= AVAILABLE RECORDS =
>>>

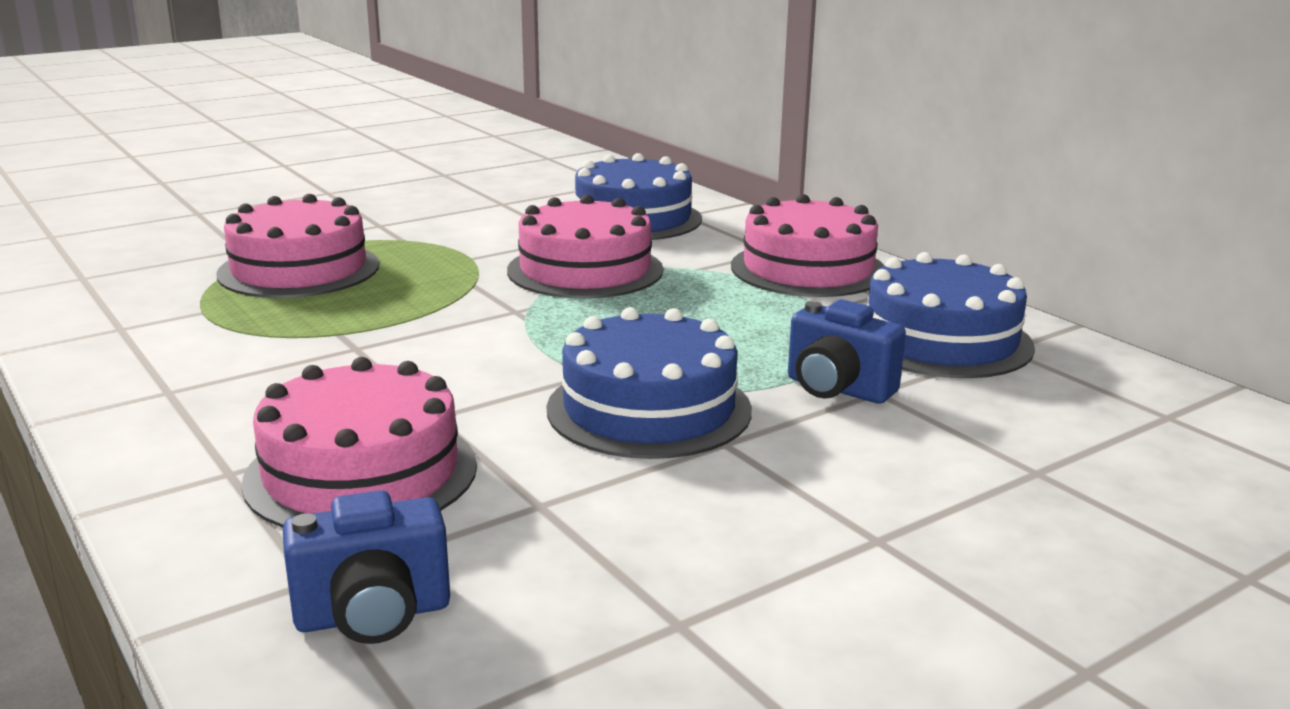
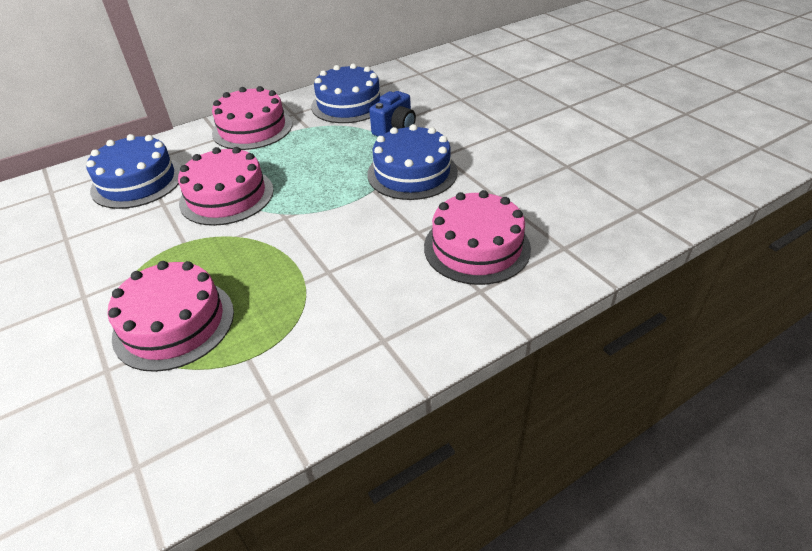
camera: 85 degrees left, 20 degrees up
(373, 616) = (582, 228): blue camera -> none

<<<
>>>

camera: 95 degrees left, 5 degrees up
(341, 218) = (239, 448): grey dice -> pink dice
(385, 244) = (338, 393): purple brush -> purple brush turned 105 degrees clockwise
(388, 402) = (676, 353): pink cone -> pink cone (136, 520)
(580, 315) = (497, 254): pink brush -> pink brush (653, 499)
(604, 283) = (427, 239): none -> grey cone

<<<
>>>

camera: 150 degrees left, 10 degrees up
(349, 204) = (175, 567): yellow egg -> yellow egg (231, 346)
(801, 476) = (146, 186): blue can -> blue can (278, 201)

<<<

= ACTIVITY =
Only the lines above starting with the one with "camera: 85 degrees left, 20 degrees up" and going through the one with "(373, 616) = (582, 228): blue camera -> none" are to be copied, word for word and with both ends kept.

= FINISHED EXERCISE =
camera: 85 degrees left, 20 degrees up
(373, 616) = (582, 228): blue camera -> none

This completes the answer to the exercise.